(INFORMATION SUPPLIED Opens)

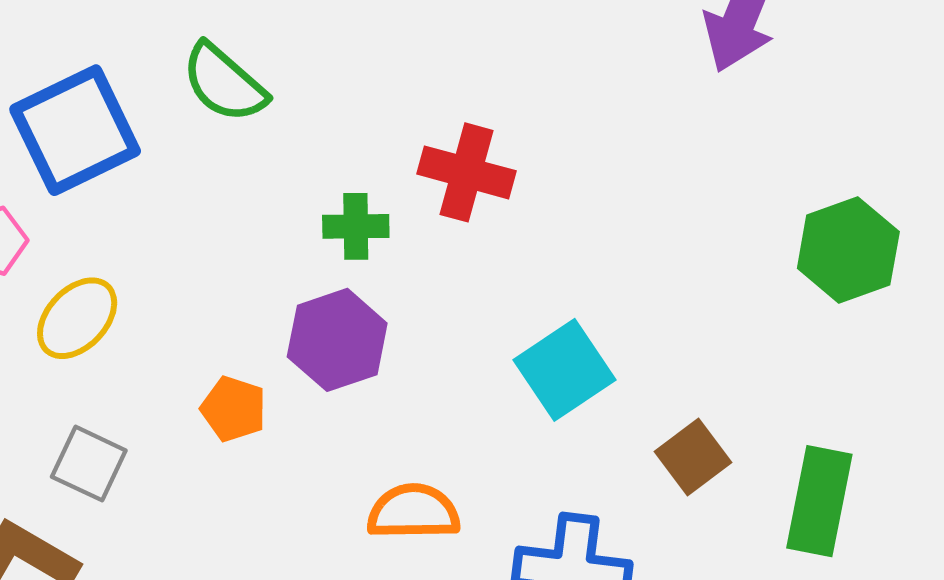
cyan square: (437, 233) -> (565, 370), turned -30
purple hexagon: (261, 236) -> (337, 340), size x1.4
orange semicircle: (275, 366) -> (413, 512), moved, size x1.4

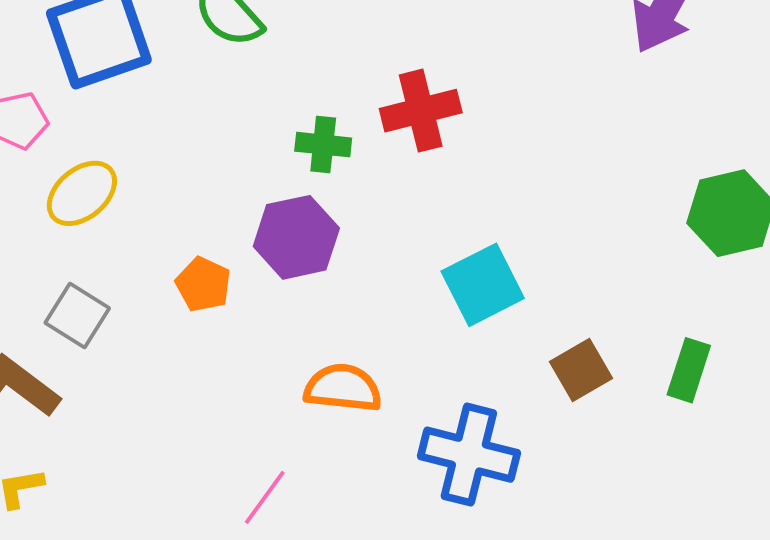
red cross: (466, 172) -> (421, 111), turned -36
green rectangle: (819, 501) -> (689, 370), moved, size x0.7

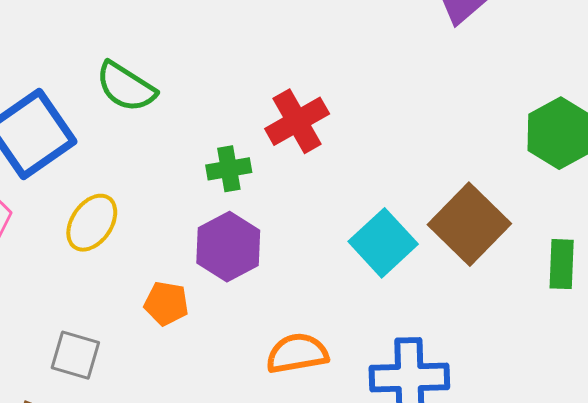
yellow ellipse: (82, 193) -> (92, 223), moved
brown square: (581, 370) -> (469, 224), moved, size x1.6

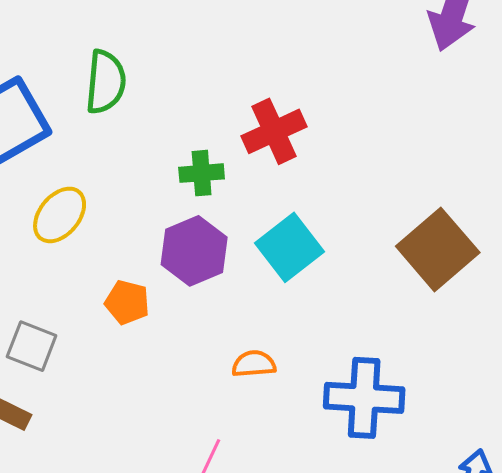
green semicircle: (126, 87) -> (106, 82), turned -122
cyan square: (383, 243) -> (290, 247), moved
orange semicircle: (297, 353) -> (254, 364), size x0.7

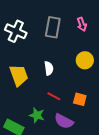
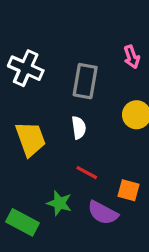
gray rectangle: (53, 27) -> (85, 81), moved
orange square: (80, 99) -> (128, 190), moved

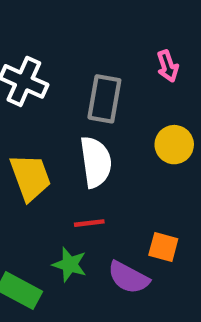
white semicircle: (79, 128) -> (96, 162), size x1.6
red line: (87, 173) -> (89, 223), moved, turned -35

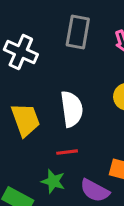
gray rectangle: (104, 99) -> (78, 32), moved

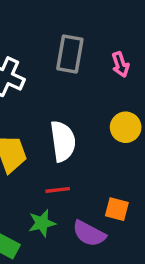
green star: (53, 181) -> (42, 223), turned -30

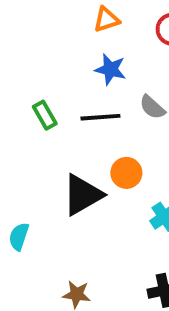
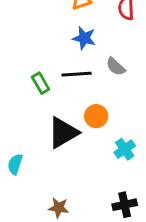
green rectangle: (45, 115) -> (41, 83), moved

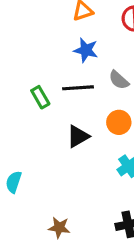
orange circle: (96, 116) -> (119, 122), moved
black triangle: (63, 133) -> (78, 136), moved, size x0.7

(INFORMATION SUPPLIED Closes)

Nothing but the lines from the one that contains "green star: (53, 181)" through the last line of the records belongs in the answer, reproduced exactly, with no pictures.

§ **RESULT**
green star: (53, 181) -> (42, 223), turned -30

green rectangle: (45, 115) -> (41, 83), moved

orange circle: (96, 116) -> (119, 122), moved
black triangle: (63, 133) -> (78, 136), moved, size x0.7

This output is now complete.